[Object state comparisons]

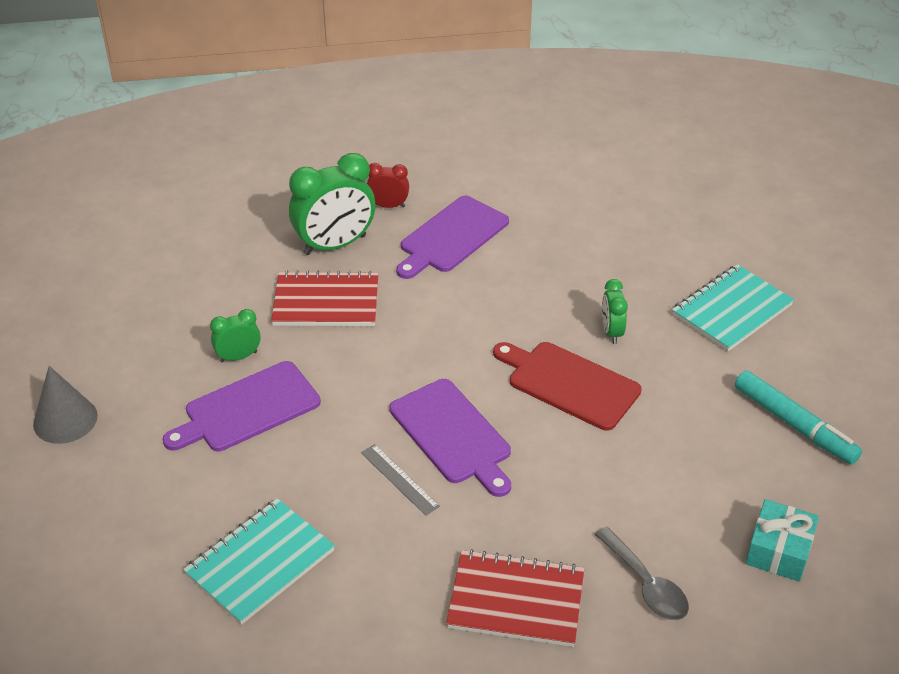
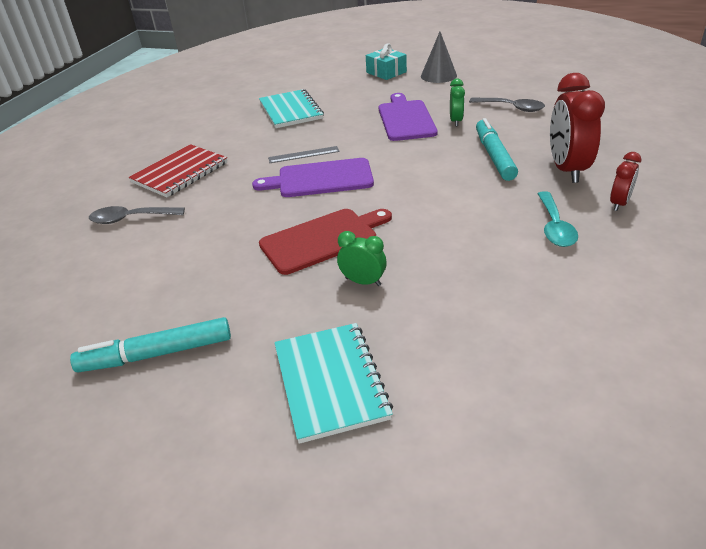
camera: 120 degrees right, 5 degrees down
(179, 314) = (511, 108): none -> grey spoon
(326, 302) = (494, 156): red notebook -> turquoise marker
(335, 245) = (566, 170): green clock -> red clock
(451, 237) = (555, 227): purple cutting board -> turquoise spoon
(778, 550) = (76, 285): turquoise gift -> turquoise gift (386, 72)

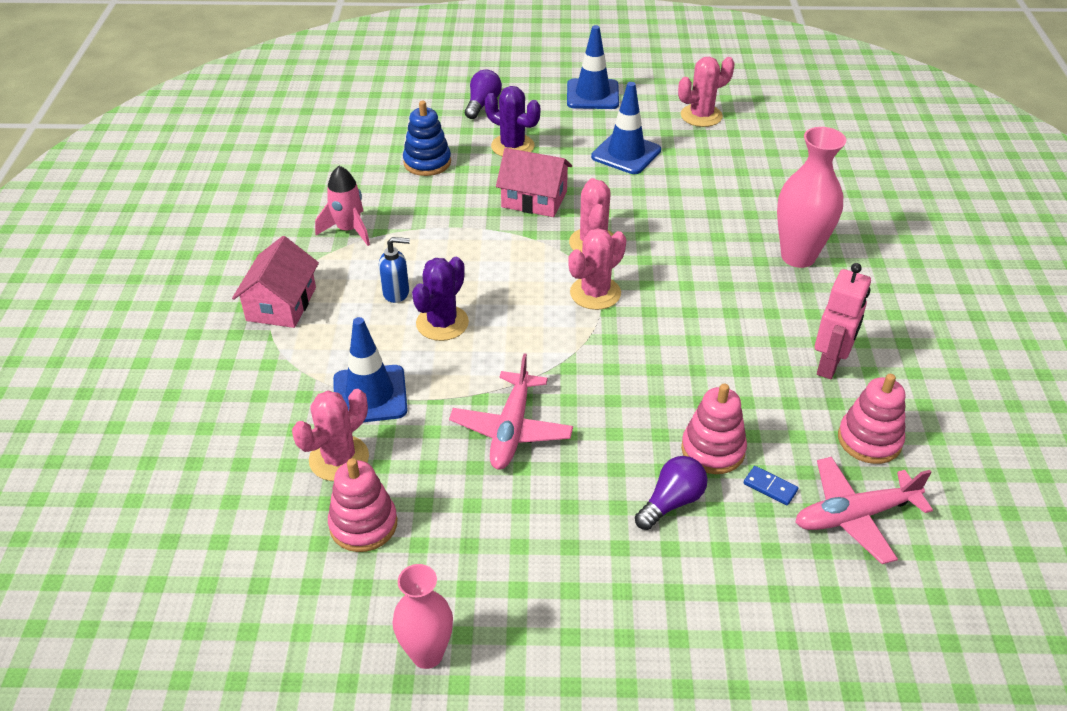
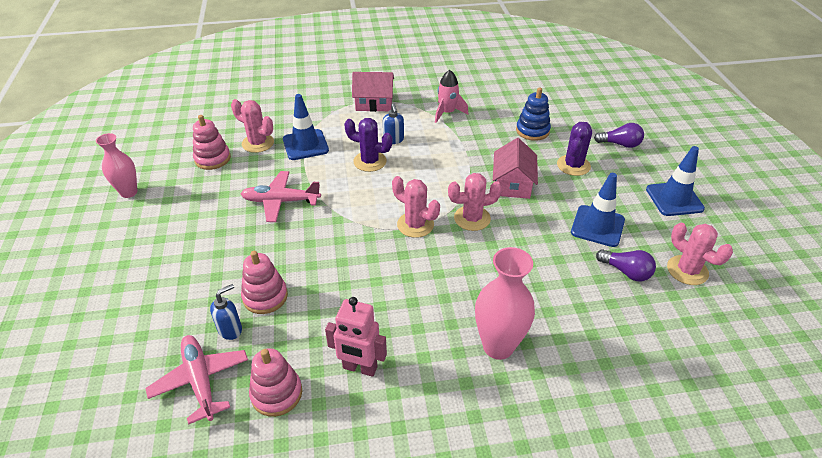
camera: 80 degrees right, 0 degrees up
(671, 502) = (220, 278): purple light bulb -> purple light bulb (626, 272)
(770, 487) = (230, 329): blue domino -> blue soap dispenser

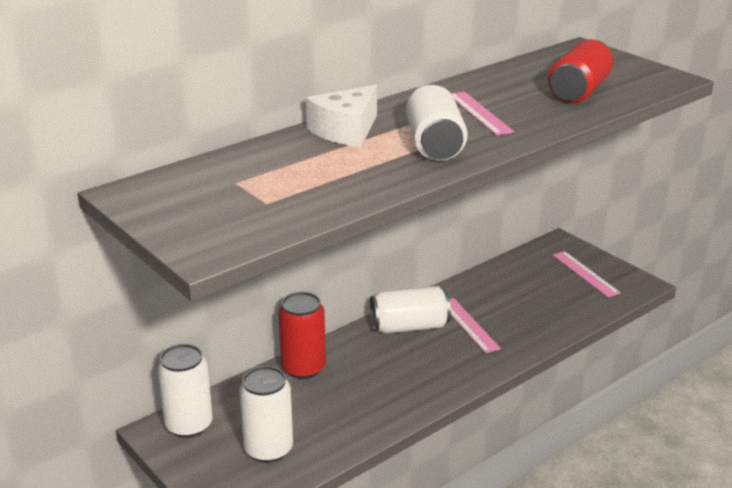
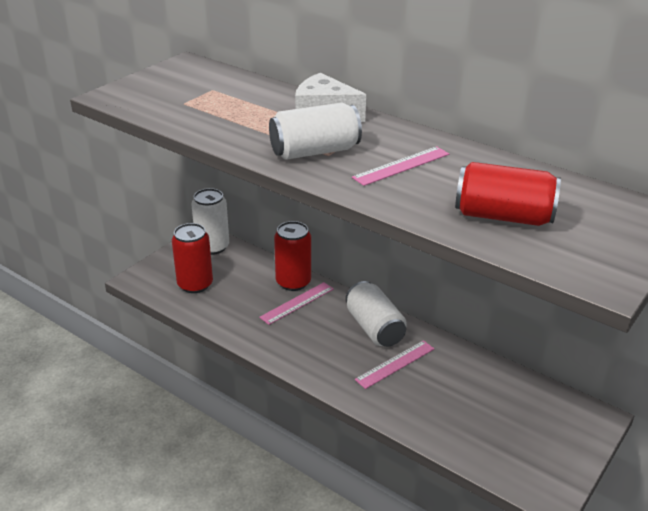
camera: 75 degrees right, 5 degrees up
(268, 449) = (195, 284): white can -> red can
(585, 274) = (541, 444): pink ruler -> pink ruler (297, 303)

==

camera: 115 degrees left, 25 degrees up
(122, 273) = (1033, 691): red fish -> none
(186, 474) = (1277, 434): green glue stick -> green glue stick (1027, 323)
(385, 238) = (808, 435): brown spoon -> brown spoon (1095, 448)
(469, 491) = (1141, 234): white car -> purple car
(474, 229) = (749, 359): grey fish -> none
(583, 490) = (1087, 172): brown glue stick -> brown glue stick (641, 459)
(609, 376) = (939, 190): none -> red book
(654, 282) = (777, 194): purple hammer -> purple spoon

- _Description of the task_: Would you output, from the records above, exactly the run of lines that starts at the line containing "(469, 491) = (1141, 234): white" and ends at the line containing "(654, 282) = (777, 194): purple", and only that run?

- _Solution to the problem_:
(469, 491) = (1141, 234): white car -> purple car
(474, 229) = (749, 359): grey fish -> none
(583, 490) = (1087, 172): brown glue stick -> brown glue stick (641, 459)
(609, 376) = (939, 190): none -> red book
(654, 282) = (777, 194): purple hammer -> purple spoon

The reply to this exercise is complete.